> _Instructions to follow_
Beginning at the line that contains "(737, 406) = (283, 254): red" and ending at the last line of the records below, retype each line exactly and add nothing.

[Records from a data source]

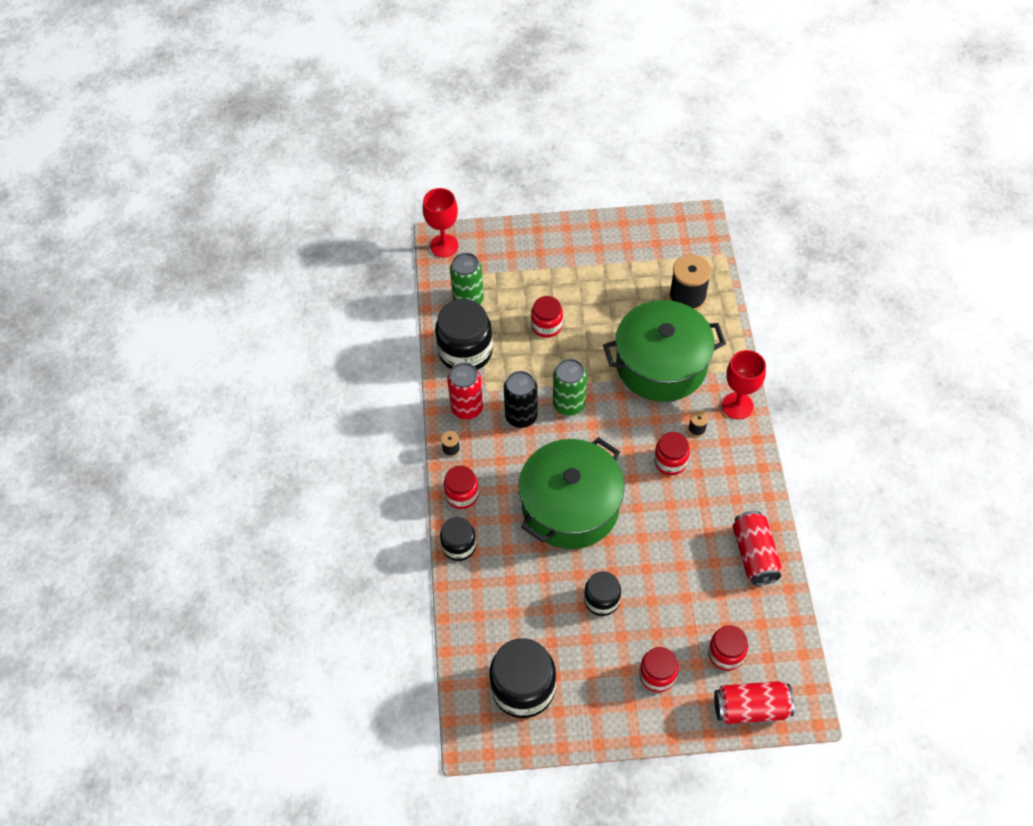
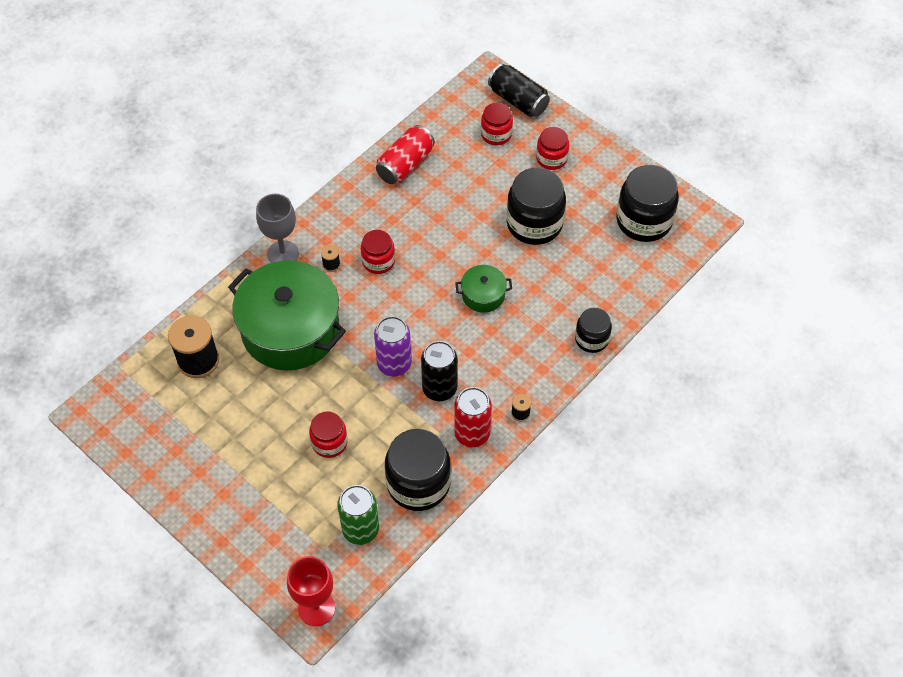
camera: 135 degrees left, 0 degrees up
(462, 495) = (550, 372): red jar -> none
(569, 404) = (394, 364): green can -> purple can
(570, 506) = (483, 295): green pot -> green pot, size x0.45
(601, 600) = (534, 224): black jar -> black jar, size x1.74
(737, 406) = (283, 254): red goblet -> grey goblet
(751, 708) = (518, 100): red can -> black can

> _Answer to this task_
(737, 406) = (283, 254): red goblet -> grey goblet
(751, 708) = (518, 100): red can -> black can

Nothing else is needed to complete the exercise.